→ What the exercise asks
Word for word, transcribe the data below from the line with "Tasks on fleet: [147,62,528,300]" to the line with "archive.json: [527,71,582,141] ->", keeping both of those lines.

→ Given entries
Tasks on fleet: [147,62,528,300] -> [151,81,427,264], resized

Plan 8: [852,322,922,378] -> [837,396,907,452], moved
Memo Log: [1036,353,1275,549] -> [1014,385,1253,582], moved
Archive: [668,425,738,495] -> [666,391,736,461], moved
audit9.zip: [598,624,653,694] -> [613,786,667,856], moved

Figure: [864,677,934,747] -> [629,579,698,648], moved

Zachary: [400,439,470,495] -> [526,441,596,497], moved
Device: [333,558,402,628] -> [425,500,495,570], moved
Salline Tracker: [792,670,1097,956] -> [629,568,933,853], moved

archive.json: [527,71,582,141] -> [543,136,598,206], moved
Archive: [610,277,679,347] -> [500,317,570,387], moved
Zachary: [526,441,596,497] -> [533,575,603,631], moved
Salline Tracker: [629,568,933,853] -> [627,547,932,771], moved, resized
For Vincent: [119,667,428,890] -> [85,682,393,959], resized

==

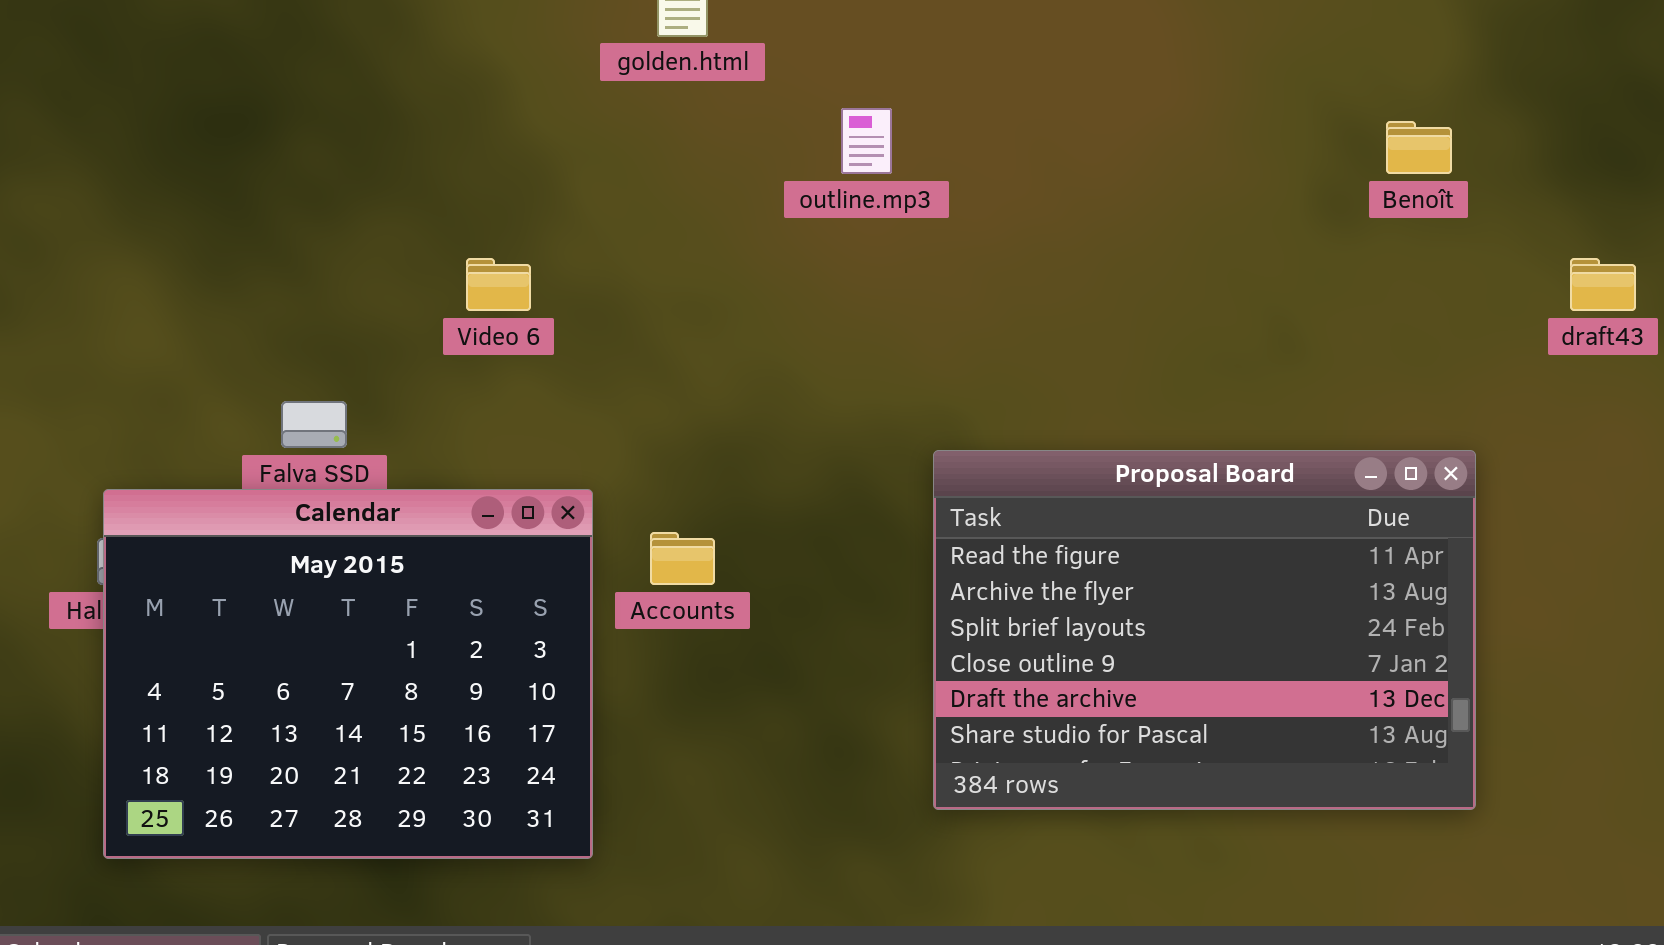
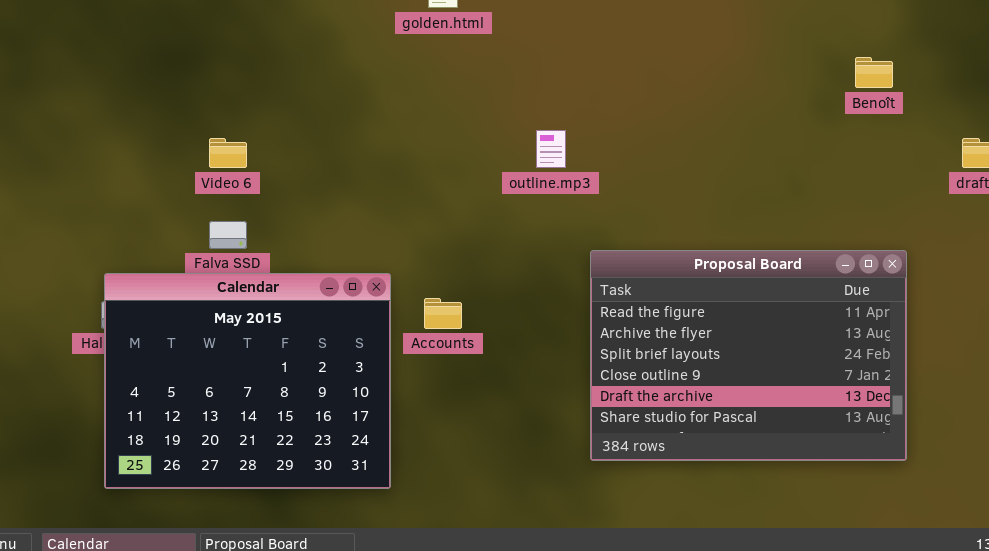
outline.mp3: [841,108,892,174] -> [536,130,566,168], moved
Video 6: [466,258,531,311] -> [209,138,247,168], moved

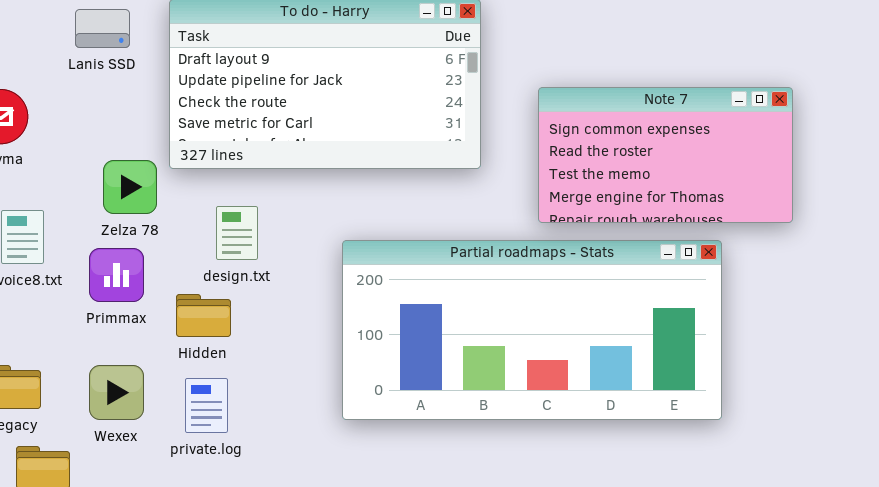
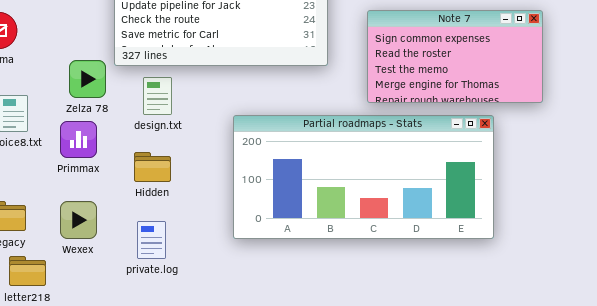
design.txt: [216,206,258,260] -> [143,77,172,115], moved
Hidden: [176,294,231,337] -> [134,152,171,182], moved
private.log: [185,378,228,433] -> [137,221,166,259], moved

→ Expected answer
Tasks on fleet: [147,62,528,300] -> [151,81,427,264], resized

Plan 8: [852,322,922,378] -> [837,396,907,452], moved
Memo Log: [1036,353,1275,549] -> [1014,385,1253,582], moved
Archive: [668,425,738,495] -> [666,391,736,461], moved
audit9.zip: [598,624,653,694] -> [613,786,667,856], moved

Figure: [864,677,934,747] -> [629,579,698,648], moved

Zachary: [400,439,470,495] -> [526,441,596,497], moved
Device: [333,558,402,628] -> [425,500,495,570], moved
Salline Tracker: [792,670,1097,956] -> [629,568,933,853], moved

archive.json: [527,71,582,141] -> [543,136,598,206], moved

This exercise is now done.